───── Source data ─────

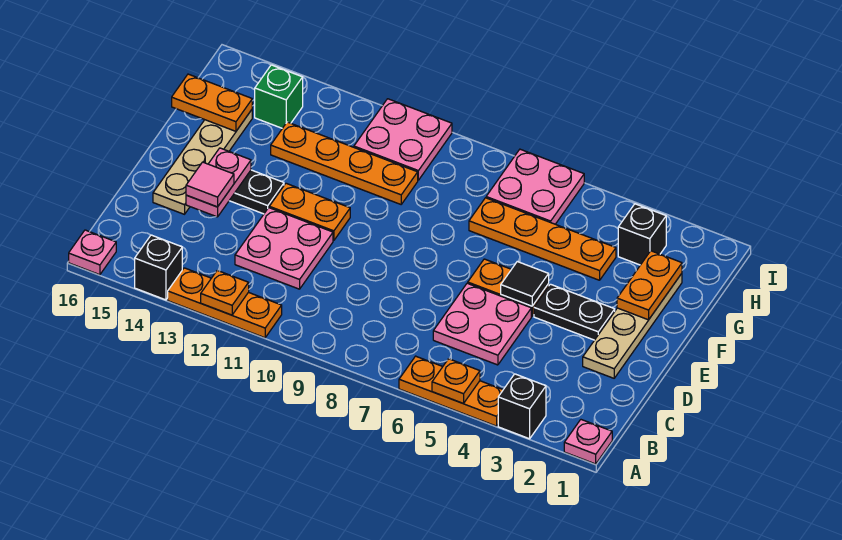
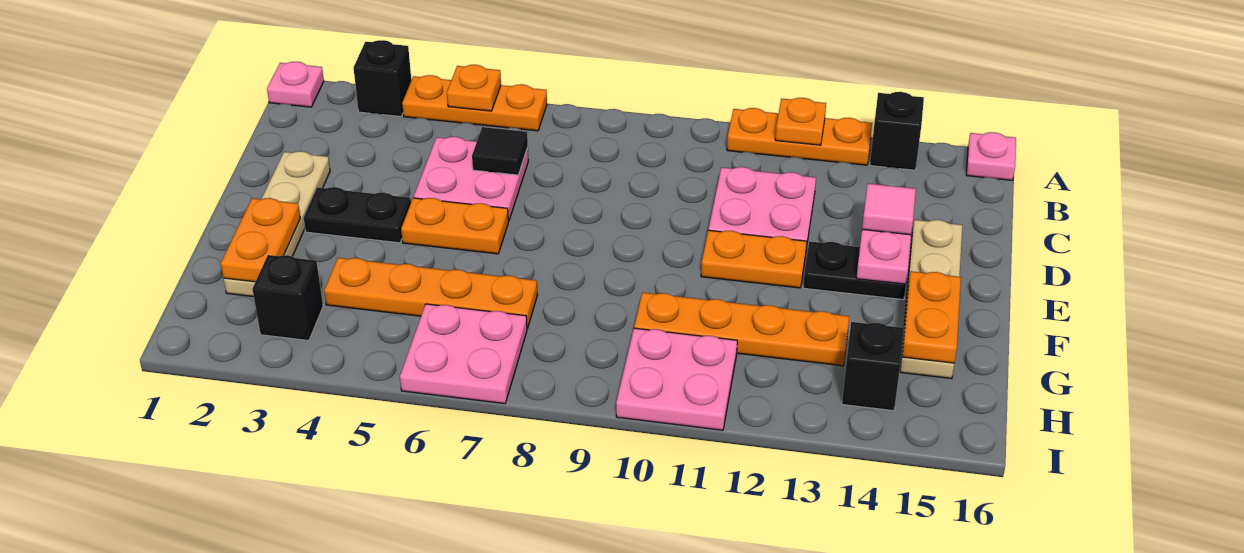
black tile E5 level 2 -> black tile C6 level 2
orange plate G15:G16 level 2 -> orange plate F15:G15 level 2
green brick H14 level 1 -> black brick H14 level 1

─────

■ **Activity**
Go through the listing above and write it all out exactly, leaving out any picture.

■ **Task output**
black tile E5 level 2 -> black tile C6 level 2
orange plate G15:G16 level 2 -> orange plate F15:G15 level 2
green brick H14 level 1 -> black brick H14 level 1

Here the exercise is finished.